INSTRUCTIONS TO FOLLOW> Reproduce the listing in full. Keep every character unchanged.

SOURCE DATA>
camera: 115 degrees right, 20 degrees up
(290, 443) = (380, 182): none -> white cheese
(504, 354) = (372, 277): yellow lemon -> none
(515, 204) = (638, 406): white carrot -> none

ANSWER BOX>
camera: 115 degrees right, 20 degrees up
(290, 443) = (380, 182): none -> white cheese
(504, 354) = (372, 277): yellow lemon -> none
(515, 204) = (638, 406): white carrot -> none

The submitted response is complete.